[Dataset content — start]

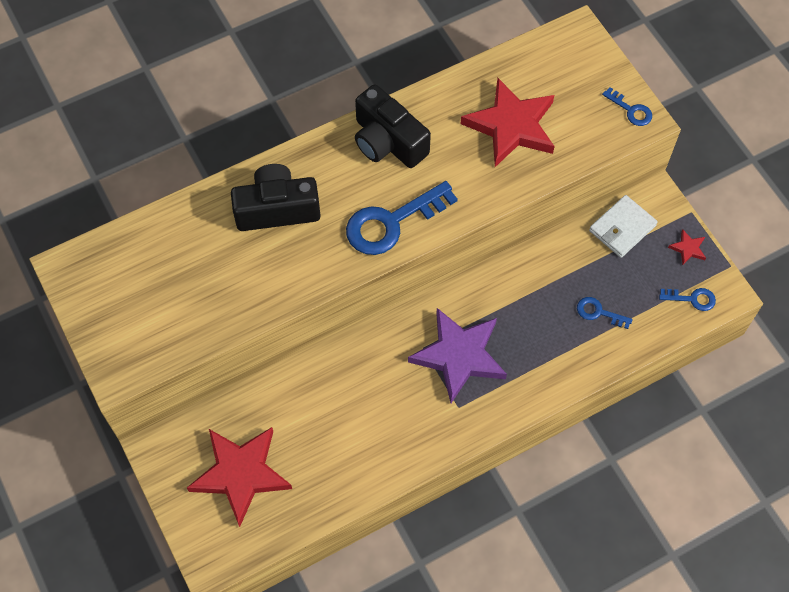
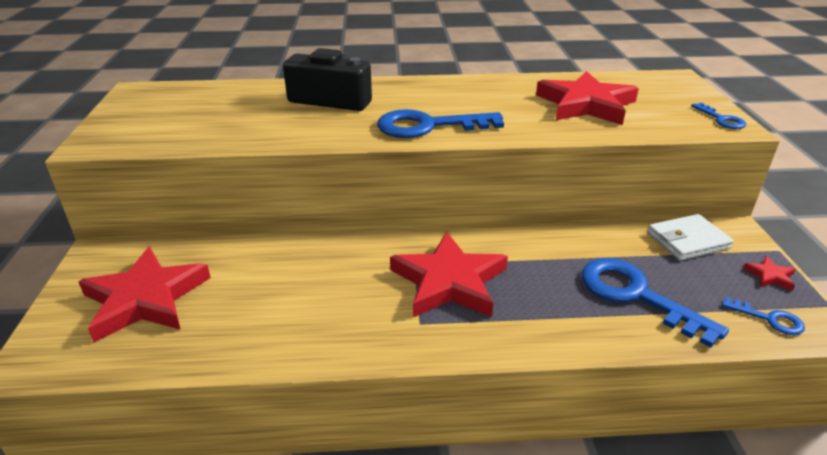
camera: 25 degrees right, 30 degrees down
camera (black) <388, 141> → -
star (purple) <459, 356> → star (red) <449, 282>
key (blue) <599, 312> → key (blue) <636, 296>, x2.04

[Dataset content — finish]

Exercise objective – Without including any pictures, reproduce the listing exactly.

Your solution –
camera: 25 degrees right, 30 degrees down
camera (black) <388, 141> → -
star (purple) <459, 356> → star (red) <449, 282>
key (blue) <599, 312> → key (blue) <636, 296>, x2.04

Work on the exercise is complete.